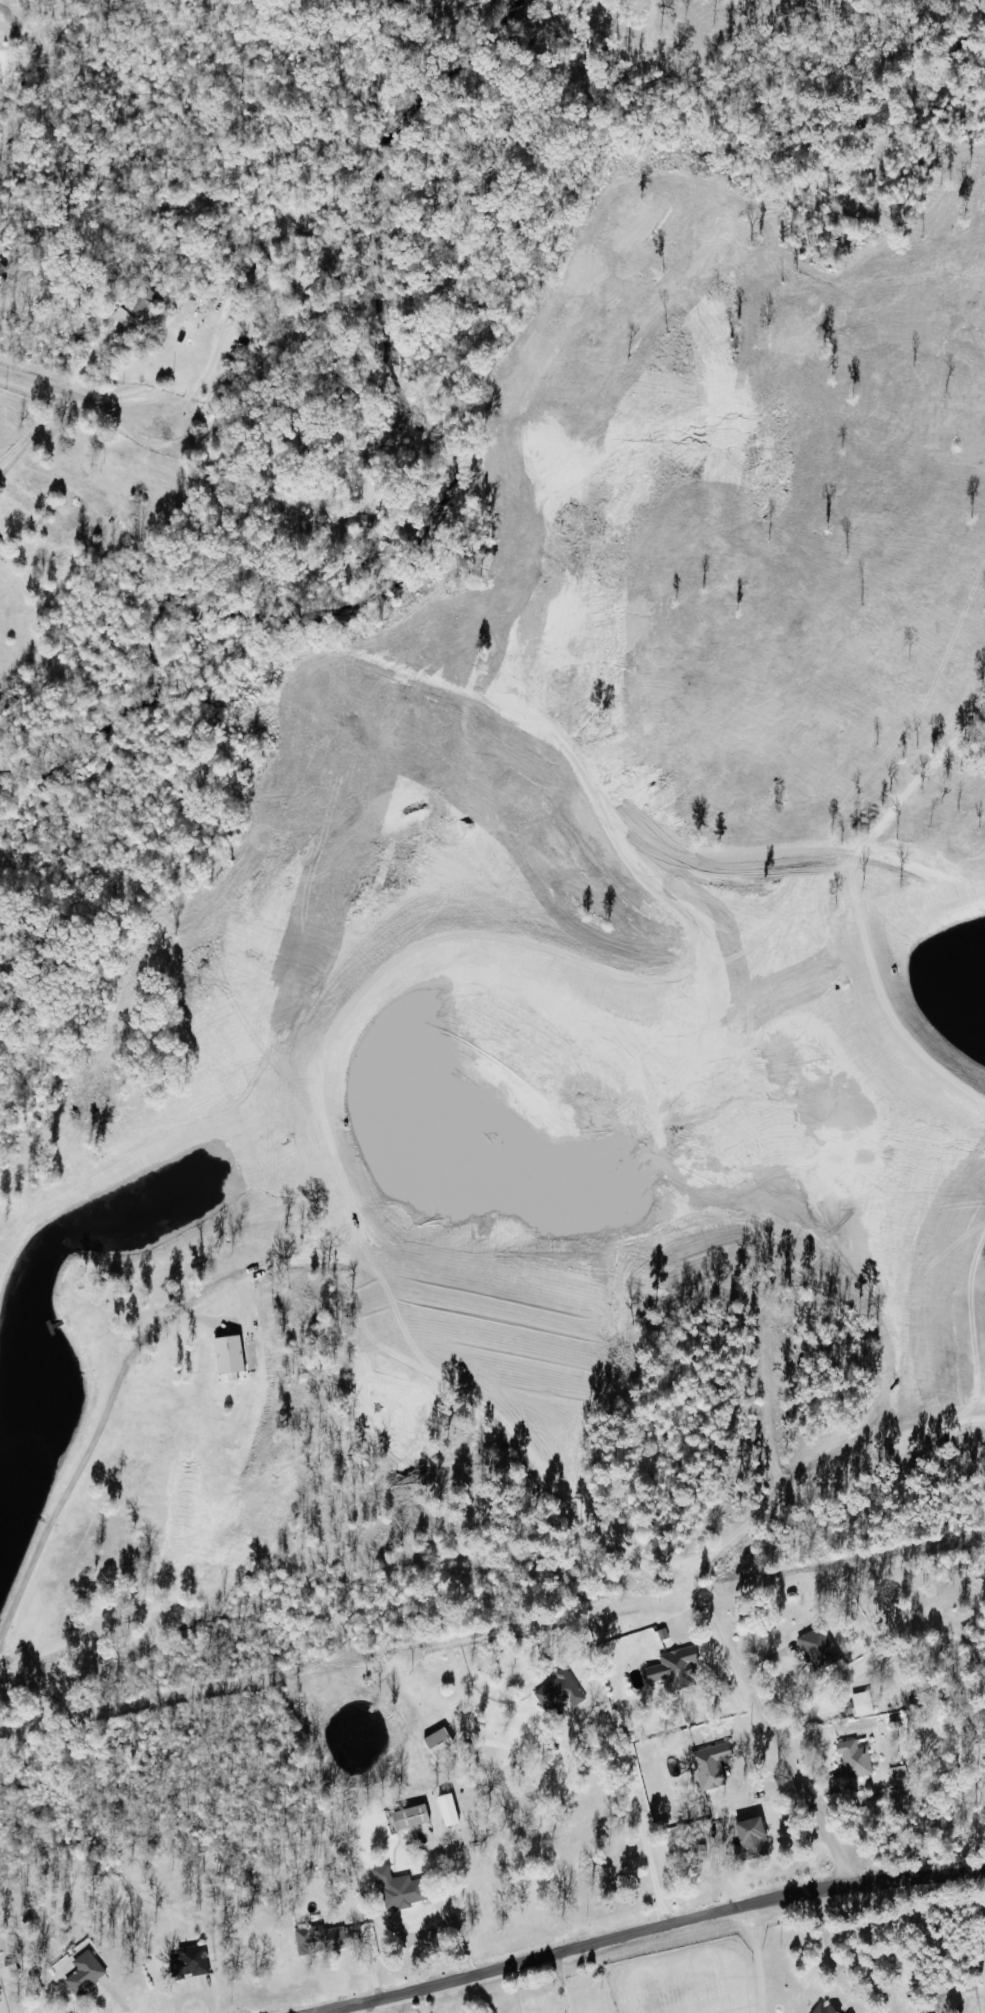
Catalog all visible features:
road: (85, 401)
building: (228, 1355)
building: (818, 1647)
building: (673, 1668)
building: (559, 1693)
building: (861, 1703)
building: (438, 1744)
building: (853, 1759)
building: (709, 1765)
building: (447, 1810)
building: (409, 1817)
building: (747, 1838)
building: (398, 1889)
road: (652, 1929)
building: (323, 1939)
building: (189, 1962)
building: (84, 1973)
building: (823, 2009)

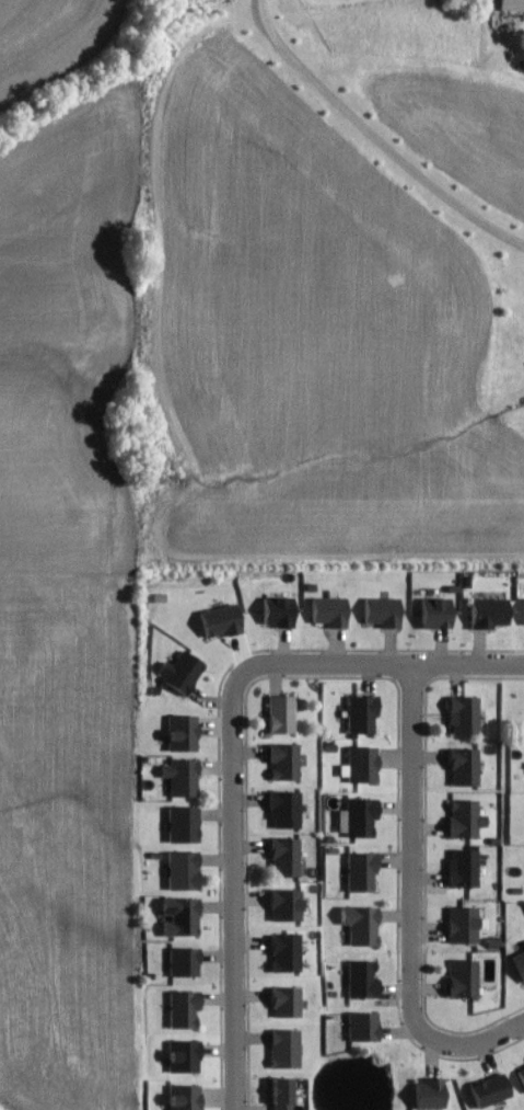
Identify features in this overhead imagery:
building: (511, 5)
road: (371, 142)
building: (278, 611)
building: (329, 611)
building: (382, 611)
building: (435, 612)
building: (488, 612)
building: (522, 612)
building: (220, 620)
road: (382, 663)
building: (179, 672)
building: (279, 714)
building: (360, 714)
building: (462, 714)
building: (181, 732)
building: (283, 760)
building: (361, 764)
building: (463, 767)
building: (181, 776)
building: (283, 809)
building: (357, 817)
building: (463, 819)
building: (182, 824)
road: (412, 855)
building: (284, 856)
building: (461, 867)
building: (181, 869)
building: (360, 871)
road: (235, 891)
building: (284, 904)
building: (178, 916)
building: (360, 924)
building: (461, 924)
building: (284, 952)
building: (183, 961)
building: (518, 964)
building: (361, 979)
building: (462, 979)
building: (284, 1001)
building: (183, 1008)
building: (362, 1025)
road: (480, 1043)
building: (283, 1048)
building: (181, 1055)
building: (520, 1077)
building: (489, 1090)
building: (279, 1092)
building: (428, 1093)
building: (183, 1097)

== Written task ==
Nothing but a number should be given: the count of lines in the entries that contain the word "road".

== Exercise output ==
7